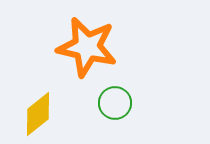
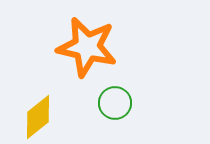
yellow diamond: moved 3 px down
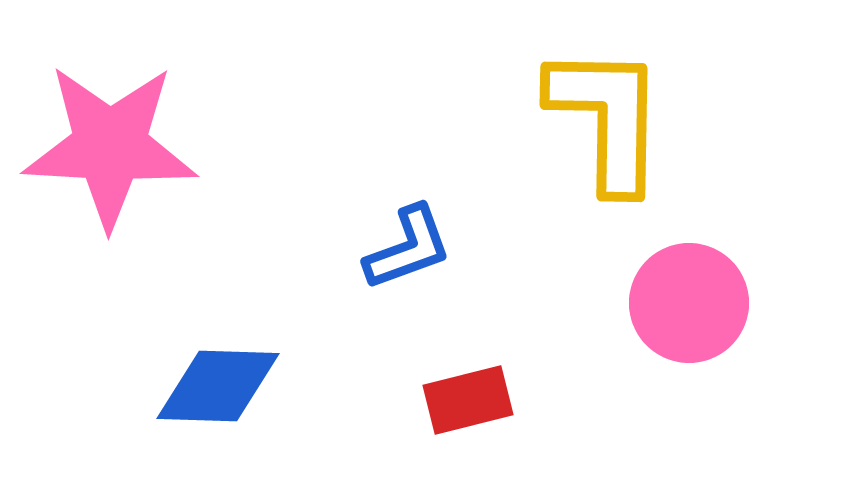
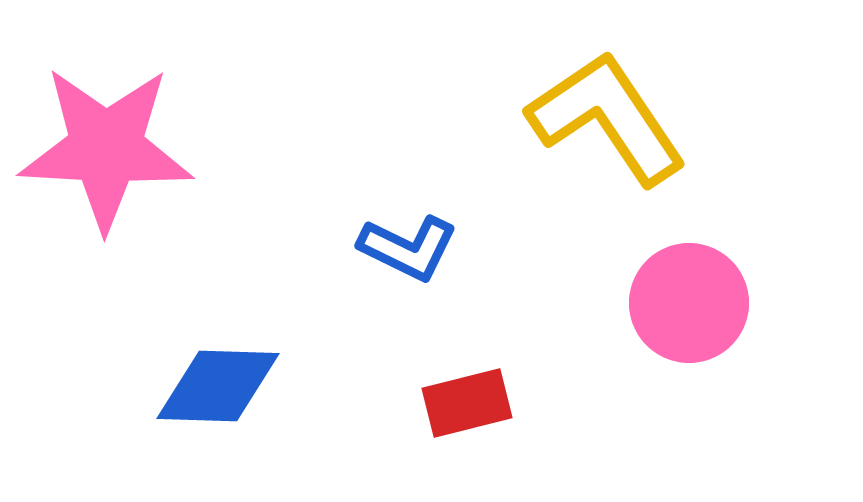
yellow L-shape: rotated 35 degrees counterclockwise
pink star: moved 4 px left, 2 px down
blue L-shape: rotated 46 degrees clockwise
red rectangle: moved 1 px left, 3 px down
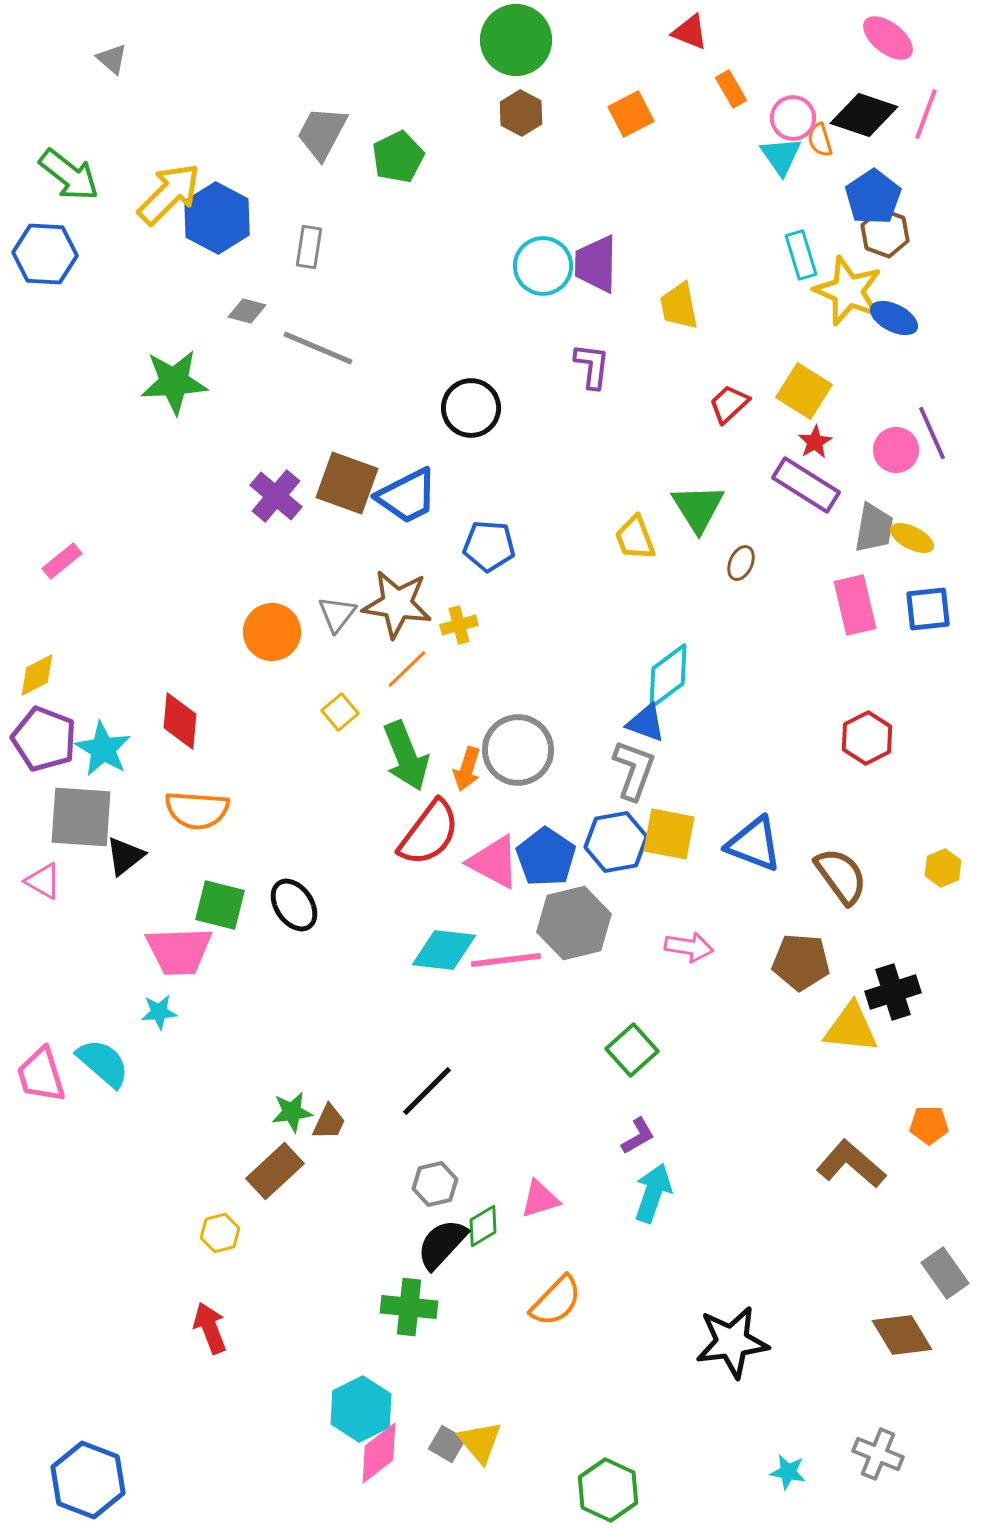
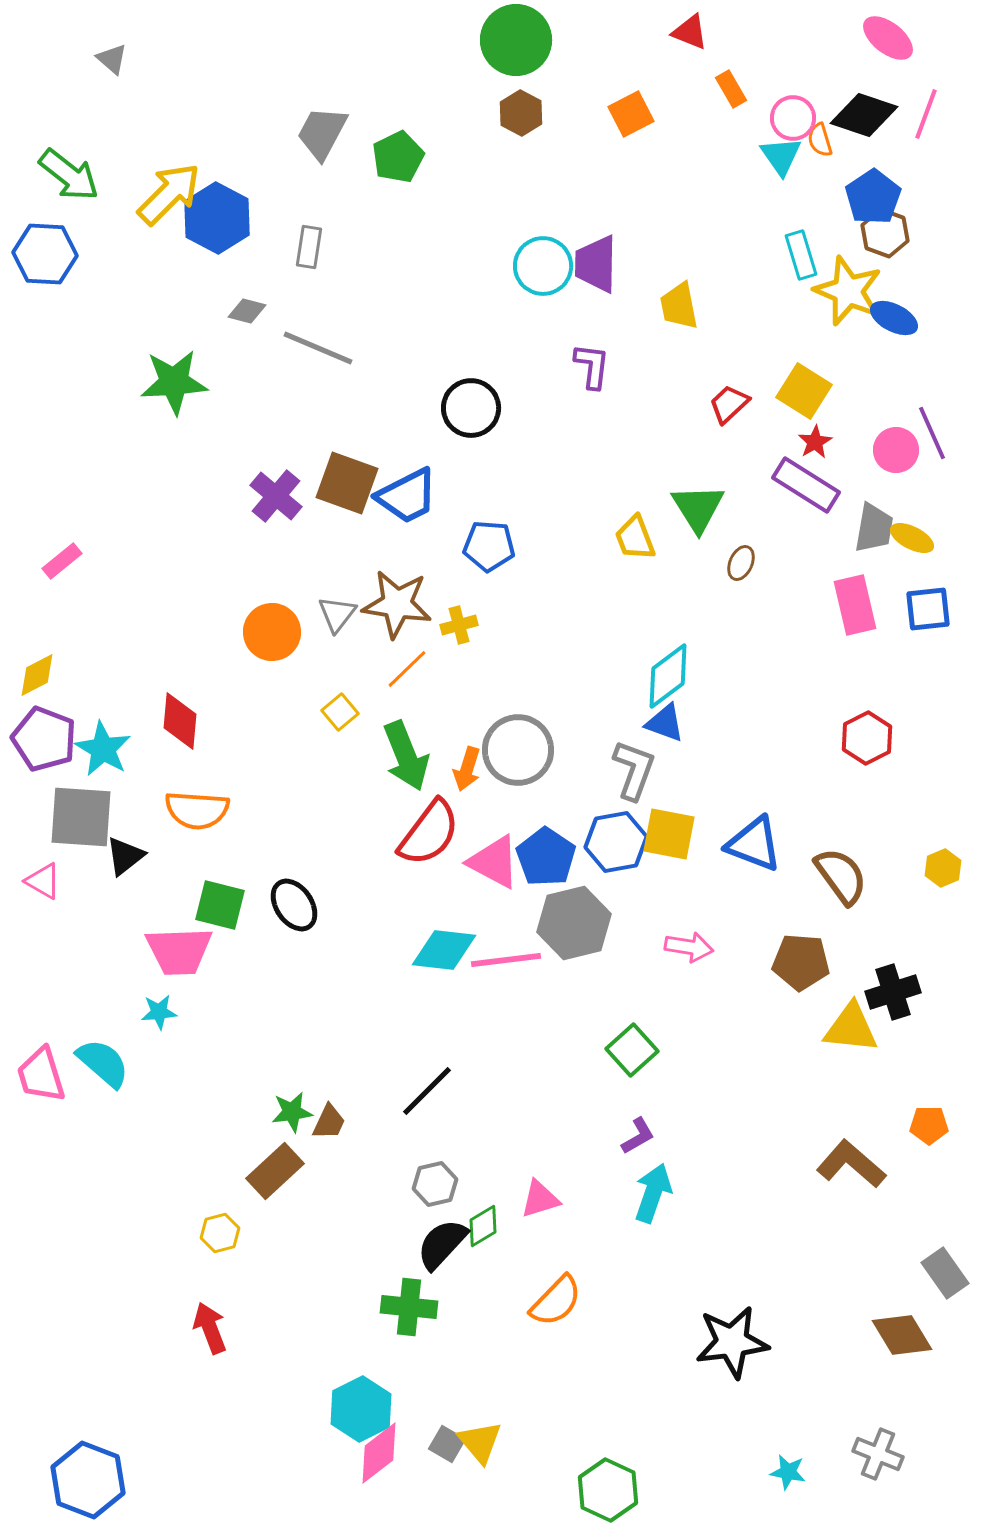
• • • • • • •
# What this task involves
Copy out all lines of the material containing the word "moved".

# Solution for this problem
yellow diamond: moved 3 px down
pink star: moved 4 px left, 2 px down
red rectangle: moved 1 px left, 3 px down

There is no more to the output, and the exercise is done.